START DATA SUPPLIED

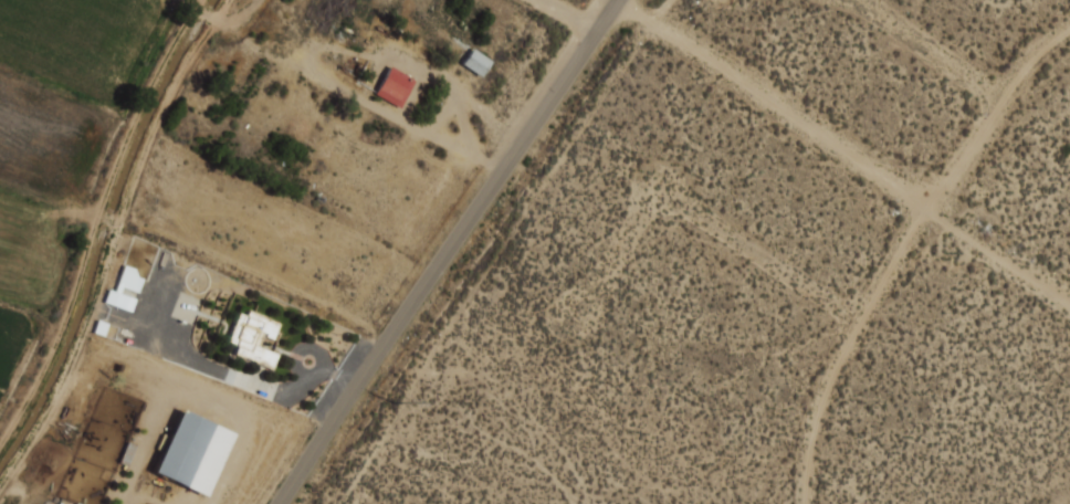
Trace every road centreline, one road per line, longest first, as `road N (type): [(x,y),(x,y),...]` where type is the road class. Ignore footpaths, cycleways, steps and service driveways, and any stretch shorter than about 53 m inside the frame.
road 1 (tertiary): [(620,0),(281,503)]
road 2 (residential): [(936,209),(620,0)]
road 3 (residential): [(1069,35),(1026,74),(936,209)]

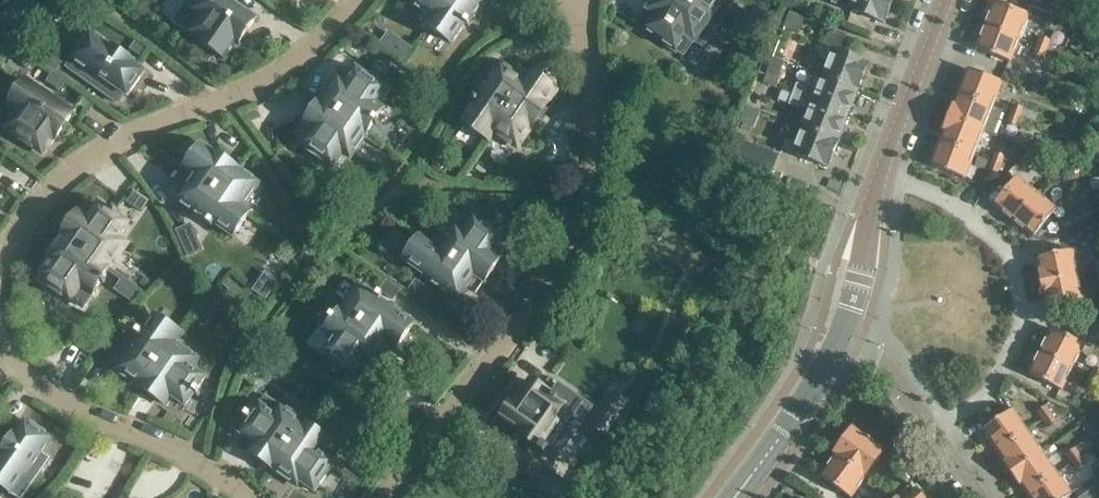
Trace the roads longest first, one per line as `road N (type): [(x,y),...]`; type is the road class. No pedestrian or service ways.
road 1 (residential): [(394,497),(499,360),(576,232),(595,154),(573,0)]
road 2 (residential): [(0,291),(16,239),(68,178),(153,127),(276,79),(332,42),(366,0)]
road 3 (residential): [(990,391),(1022,329),(1012,258),(974,217),(881,174)]
road 4 (residential): [(239,497),(205,468),(95,417),(22,370),(0,330)]
road 5 (residential): [(975,497),(892,375),(836,341)]
road 6 (tertiary): [(733,497),(836,341)]
road 7 (tertiary): [(881,174),(948,0)]
road 8 (tertiary): [(836,341),(860,280),(881,174)]

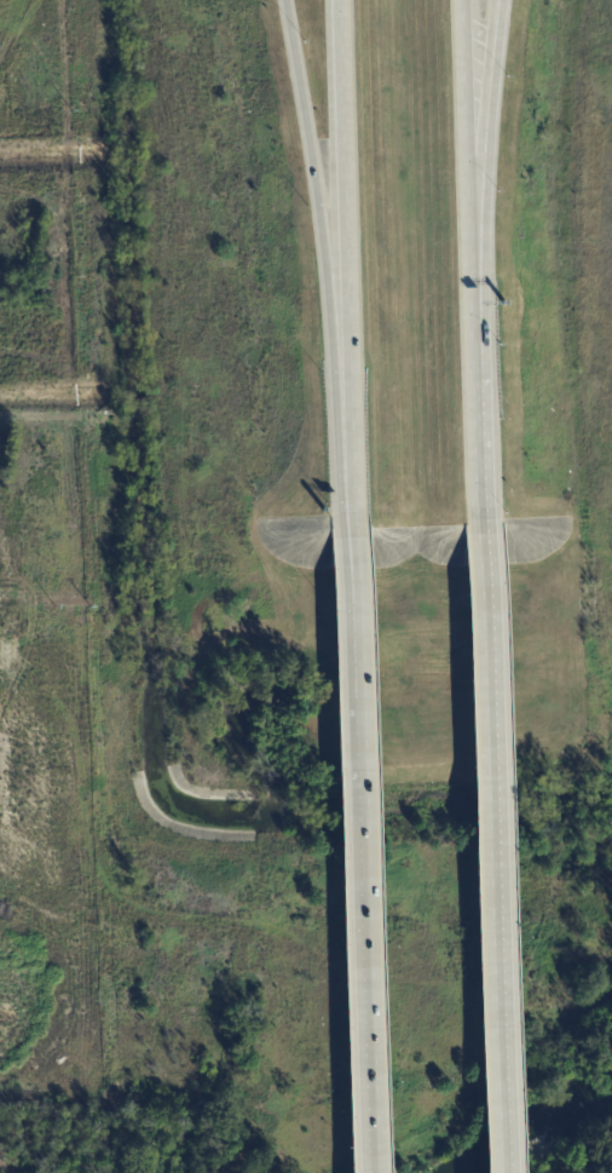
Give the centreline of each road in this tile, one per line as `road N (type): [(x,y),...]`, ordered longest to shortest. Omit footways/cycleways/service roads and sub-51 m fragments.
road 1 (motorway): [(347,511),(367,1172)]
road 2 (motorway): [(498,1172),(480,518)]
road 3 (motorway): [(283,0),(312,161),(347,511)]
road 4 (motorway): [(334,0),(347,511)]
road 5 (motorway): [(480,518),(473,237)]
road 6 (motorway): [(473,237),(500,0)]
road 7 (motorway): [(473,237),(461,0)]

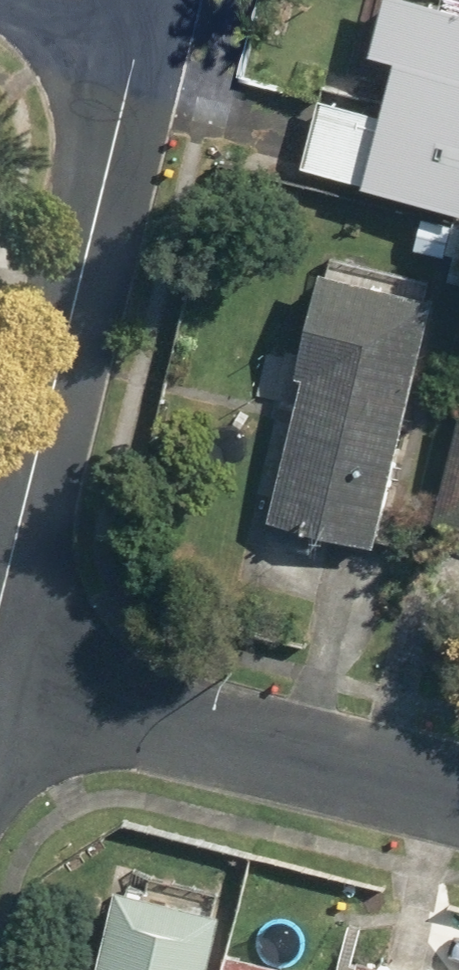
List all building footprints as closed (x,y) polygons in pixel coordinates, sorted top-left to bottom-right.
[(440,0),(373,0),(358,60),(386,67),(374,116),(317,102),(298,181),(458,220),(458,5),(440,0)] [(269,525),(369,547),(427,278),(378,268),(372,293),(308,279),(287,377),(301,380),(269,525)] [(432,524),(458,531),(458,400),(432,524)] [(214,891),(115,871),(95,969),(198,969),(214,891)] [(215,969),(293,969),(218,954),(215,969)]
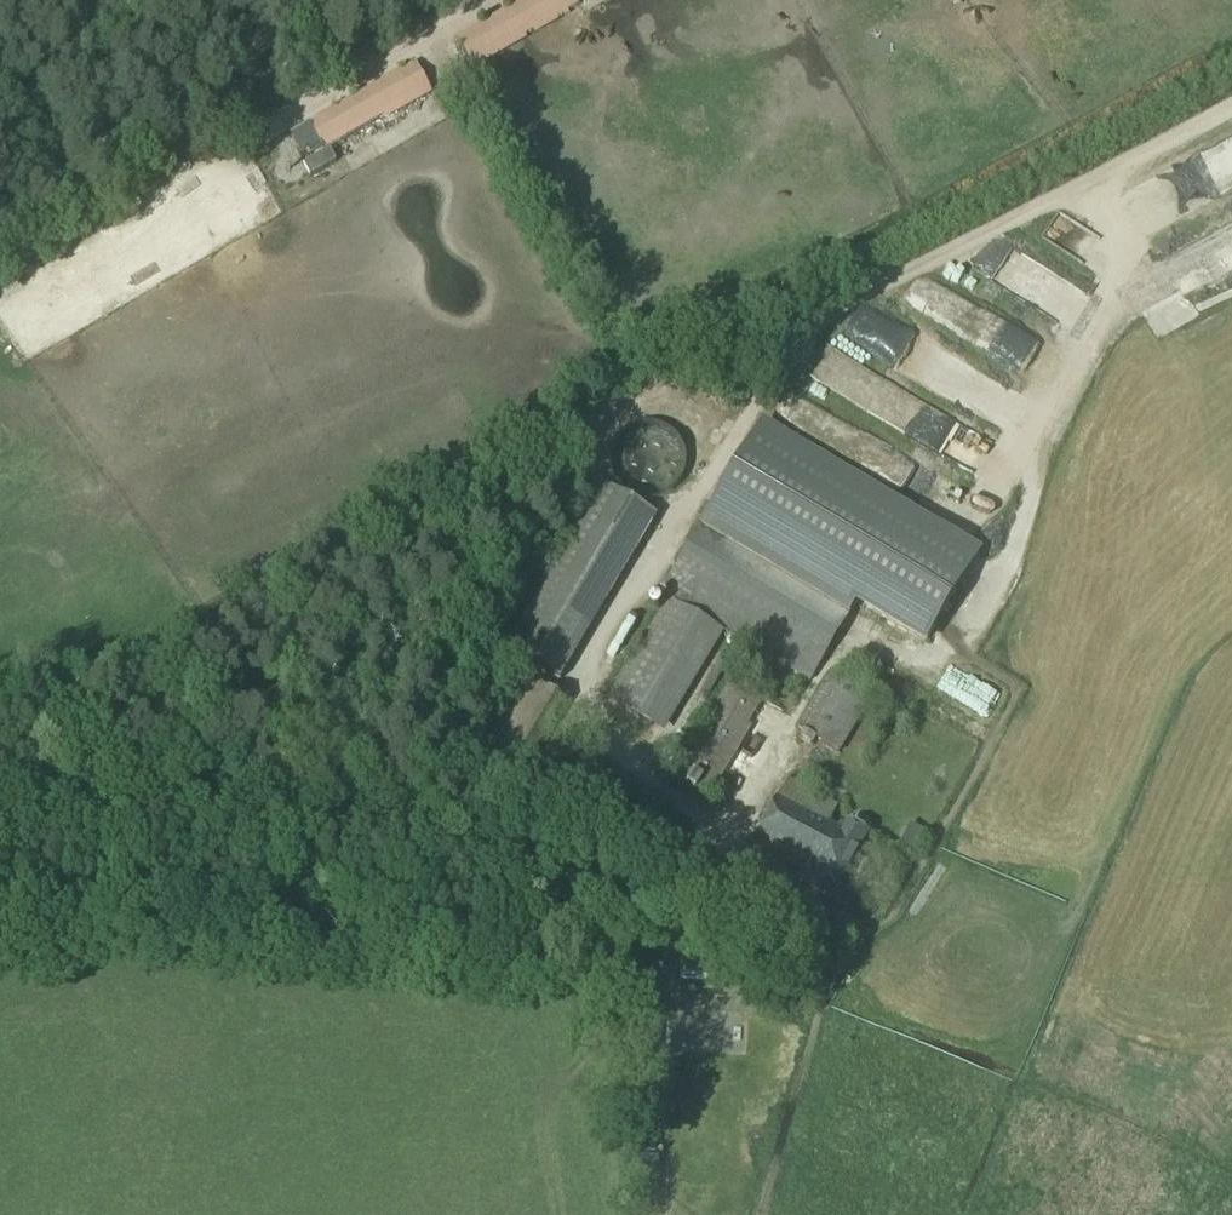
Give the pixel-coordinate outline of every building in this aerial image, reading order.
[(471,68),(577,8),(572,0),(527,0),(456,41),(471,68)] [(308,125),(324,152),(429,92),(413,64),(308,125)] [(324,152),(308,125),(289,136),(305,163),(324,152)] [(996,235),(978,267),(997,278),(1015,245),(996,235)] [(920,399),(906,428),(920,435),(934,405),(920,399)] [(665,434),(664,434),(663,433),(662,432),(661,432),(660,431),(659,431),(658,430),(657,430),(655,430),(654,429),(653,429),(652,429),(651,429),(650,429),(648,428),(647,428),(646,428),(645,428),(644,428),(643,428),(641,429),(640,429),(639,429),(638,429),(637,429),(636,430),(634,430),(633,430),(632,431),(631,431),(630,432),(629,432),(628,433),(627,433),(626,434),(625,435),(624,435),(623,436),(622,437),(621,438),(620,438),(619,439),(618,440),(618,441),(617,442),(616,443),(615,444),(615,445),(614,446),(614,447),(613,448),(612,449),(612,450),(611,451),(611,452),(611,453),(610,454),(610,456),(610,457),(609,458),(609,459),(609,460),(609,461),(609,463),(609,464),(609,465),(609,466),(609,467),(609,469),(609,470),(609,471),(609,472),(610,473),(610,474),(610,476),(610,477),(611,478),(611,479),(612,480),(612,481),(613,482),(613,483),(614,484),(615,485),(615,486),(616,487),(617,488),(617,489),(618,490),(619,491),(620,492),(621,492),(622,493),(622,494),(623,495),(624,495),(625,496),(626,497),(627,497),(628,498),(629,498),(631,499),(632,499),(633,500),(634,500),(635,501),(636,501),(637,501),(638,501),(640,502),(641,502),(642,502),(643,502),(644,502),(646,502),(647,502),(648,502),(649,502),(650,502),(651,502),(653,501),(654,501),(655,501),(656,500),(657,500),(658,500),(659,499),(660,499),(662,498),(663,498),(664,497),(665,497),(666,496),(667,495),(668,495),(669,494),(669,493),(670,492),(671,492),(672,491),(673,490),(674,489),(674,488),(675,487),(676,486),(676,485),(677,484),(678,483),(678,482),(679,481),(679,480),(680,479),(680,478),(680,477),(681,475),(681,474),(681,473),(682,472),(682,471),(682,470),(682,468),(682,467),(682,466),(682,465),(682,464),(682,463),(682,461),(682,460),(682,459),(682,458),(681,457),(681,456),(681,454),(680,453),(680,452),(679,451),(679,450),(678,449),(678,448),(677,447),(677,446),(676,445),(675,444),(675,443),(674,442),(673,441),(672,440),(672,439),(671,438),(670,438),(669,437),(668,436),(667,435),(666,435),(665,434)] [(808,682),(856,601),(925,641),(975,556),(758,428),(659,595),(808,682)] [(598,483),(499,646),(556,681),(655,517),(598,483)] [(661,735),(721,635),(665,602),(605,702),(661,735)] [(836,754),(865,707),(874,693),(832,668),(796,731),(836,754)] [(707,801),(762,707),(764,703),(729,682),(672,781),(707,801)] [(833,807),(785,781),(750,845),(799,872),(795,880),(829,899),(834,890),(835,891),(865,836),(844,824),(840,832),(824,824),(833,807)] [(683,1005),(735,1006),(735,992),(684,991),(683,1005)]
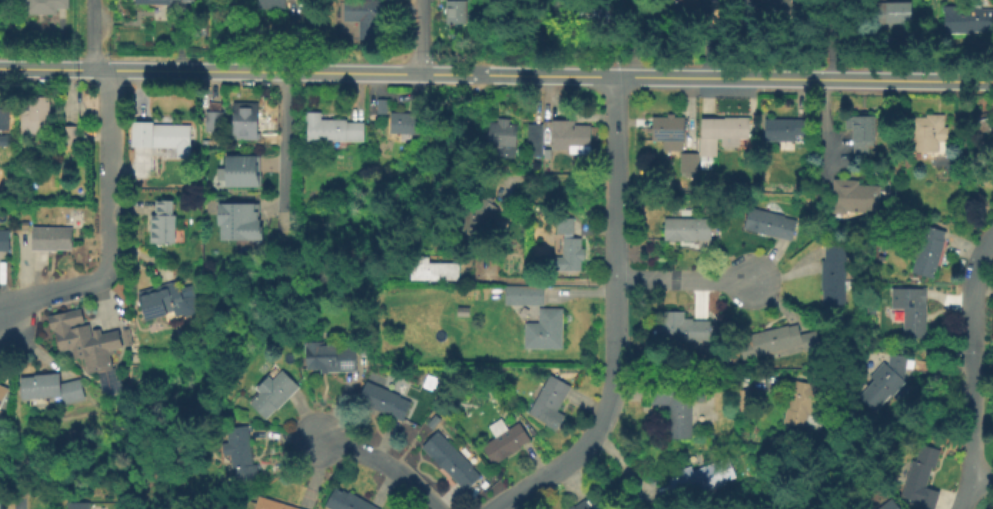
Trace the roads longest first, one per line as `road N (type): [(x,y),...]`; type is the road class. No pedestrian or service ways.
road 1 (tertiary): [(992,81),(0,69)]
road 2 (residential): [(613,76),(616,367),(608,411),(581,454),(501,508)]
road 3 (residential): [(101,70),(109,87),(110,265),(95,281),(29,303),(4,321)]
road 4 (residential): [(972,288),(971,480)]
road 5 (residential): [(436,508),(405,477),(315,442)]
road 6 (residential): [(752,282),(616,279)]
road 7 (residential): [(286,73),(282,204)]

END DATA SUPPLIED

> [TASK]: Start to finish, write out the data above exactly, omitting all pictures.

> [EXERCISE OUTPUT]:
Trace every road centreline, one road per line, longest first, as `road N (type): [(x,y),(x,y),...]` where type is the road class. Ignore footpaths, cycleways, steps and service driveways, and any stretch shorter than about 53 m inside the frame.
road 1 (tertiary): [(620,0),(281,503)]
road 2 (residential): [(936,209),(620,0)]
road 3 (residential): [(1069,35),(1026,74),(936,209)]

Trace the roads longest first, one per line as `road N (type): [(x,y),...]`; type is the road class. No pedestrian or service ways.
road 1 (residential): [(394,497),(499,360),(576,232),(595,154),(573,0)]
road 2 (residential): [(0,291),(16,239),(68,178),(153,127),(276,79),(332,42),(366,0)]
road 3 (residential): [(990,391),(1022,329),(1012,258),(974,217),(881,174)]
road 4 (residential): [(239,497),(205,468),(95,417),(22,370),(0,330)]
road 5 (residential): [(975,497),(892,375),(836,341)]
road 6 (tertiary): [(733,497),(836,341)]
road 7 (tertiary): [(881,174),(948,0)]
road 8 (tertiary): [(836,341),(860,280),(881,174)]

Give the centreline of each road in this tile, one per line as `road N (type): [(x,y),...]`, ordered longest to shortest. Omit footways/cycleways/service roads and sub-51 m fragments.
road 1 (motorway): [(347,511),(367,1172)]
road 2 (motorway): [(498,1172),(480,518)]
road 3 (motorway): [(283,0),(312,161),(347,511)]
road 4 (motorway): [(334,0),(347,511)]
road 5 (motorway): [(480,518),(473,237)]
road 6 (motorway): [(473,237),(500,0)]
road 7 (motorway): [(473,237),(461,0)]

List all building footprints as closed (x,y) polygons in pixel coordinates, sorted top-left to bottom-right.
[(440,0),(373,0),(358,60),(386,67),(374,116),(317,102),(298,181),(458,220),(458,5),(440,0)] [(269,525),(369,547),(427,278),(378,268),(372,293),(308,279),(287,377),(301,380),(269,525)] [(432,524),(458,531),(458,400),(432,524)] [(214,891),(115,871),(95,969),(198,969),(214,891)] [(215,969),(293,969),(218,954),(215,969)]
Give the pixel-coordinate outline of every building in this aerial image, reading order.
[(471,68),(577,8),(572,0),(527,0),(456,41),(471,68)] [(308,125),(324,152),(429,92),(413,64),(308,125)] [(324,152),(308,125),(289,136),(305,163),(324,152)] [(996,235),(978,267),(997,278),(1015,245),(996,235)] [(920,399),(906,428),(920,435),(934,405),(920,399)] [(665,434),(664,434),(663,433),(662,432),(661,432),(660,431),(659,431),(658,430),(657,430),(655,430),(654,429),(653,429),(652,429),(651,429),(650,429),(648,428),(647,428),(646,428),(645,428),(644,428),(643,428),(641,429),(640,429),(639,429),(638,429),(637,429),(636,430),(634,430),(633,430),(632,431),(631,431),(630,432),(629,432),(628,433),(627,433),(626,434),(625,435),(624,435),(623,436),(622,437),(621,438),(620,438),(619,439),(618,440),(618,441),(617,442),(616,443),(615,444),(615,445),(614,446),(614,447),(613,448),(612,449),(612,450),(611,451),(611,452),(611,453),(610,454),(610,456),(610,457),(609,458),(609,459),(609,460),(609,461),(609,463),(609,464),(609,465),(609,466),(609,467),(609,469),(609,470),(609,471),(609,472),(610,473),(610,474),(610,476),(610,477),(611,478),(611,479),(612,480),(612,481),(613,482),(613,483),(614,484),(615,485),(615,486),(616,487),(617,488),(617,489),(618,490),(619,491),(620,492),(621,492),(622,493),(622,494),(623,495),(624,495),(625,496),(626,497),(627,497),(628,498),(629,498),(631,499),(632,499),(633,500),(634,500),(635,501),(636,501),(637,501),(638,501),(640,502),(641,502),(642,502),(643,502),(644,502),(646,502),(647,502),(648,502),(649,502),(650,502),(651,502),(653,501),(654,501),(655,501),(656,500),(657,500),(658,500),(659,499),(660,499),(662,498),(663,498),(664,497),(665,497),(666,496),(667,495),(668,495),(669,494),(669,493),(670,492),(671,492),(672,491),(673,490),(674,489),(674,488),(675,487),(676,486),(676,485),(677,484),(678,483),(678,482),(679,481),(679,480),(680,479),(680,478),(680,477),(681,475),(681,474),(681,473),(682,472),(682,471),(682,470),(682,468),(682,467),(682,466),(682,465),(682,464),(682,463),(682,461),(682,460),(682,459),(682,458),(681,457),(681,456),(681,454),(680,453),(680,452),(679,451),(679,450),(678,449),(678,448),(677,447),(677,446),(676,445),(675,444),(675,443),(674,442),(673,441),(672,440),(672,439),(671,438),(670,438),(669,437),(668,436),(667,435),(666,435),(665,434)] [(808,682),(856,601),(925,641),(975,556),(758,428),(659,595),(808,682)] [(598,483),(499,646),(556,681),(655,517),(598,483)] [(661,735),(721,635),(665,602),(605,702),(661,735)] [(836,754),(865,707),(874,693),(832,668),(796,731),(836,754)] [(707,801),(762,707),(764,703),(729,682),(672,781),(707,801)] [(833,807),(785,781),(750,845),(799,872),(795,880),(829,899),(834,890),(835,891),(865,836),(844,824),(840,832),(824,824),(833,807)] [(683,1005),(735,1006),(735,992),(684,991),(683,1005)]
Trace the roads longest first, one per line as `road N (type): [(x,y),...]`; type is the road class. No pedestrian or service ways.
road 1 (tertiary): [(992,81),(0,69)]
road 2 (residential): [(613,76),(616,367),(608,411),(581,454),(501,508)]
road 3 (residential): [(101,70),(109,87),(110,265),(95,281),(29,303),(4,321)]
road 4 (residential): [(972,288),(971,480)]
road 5 (residential): [(436,508),(405,477),(315,442)]
road 6 (residential): [(752,282),(616,279)]
road 7 (residential): [(286,73),(282,204)]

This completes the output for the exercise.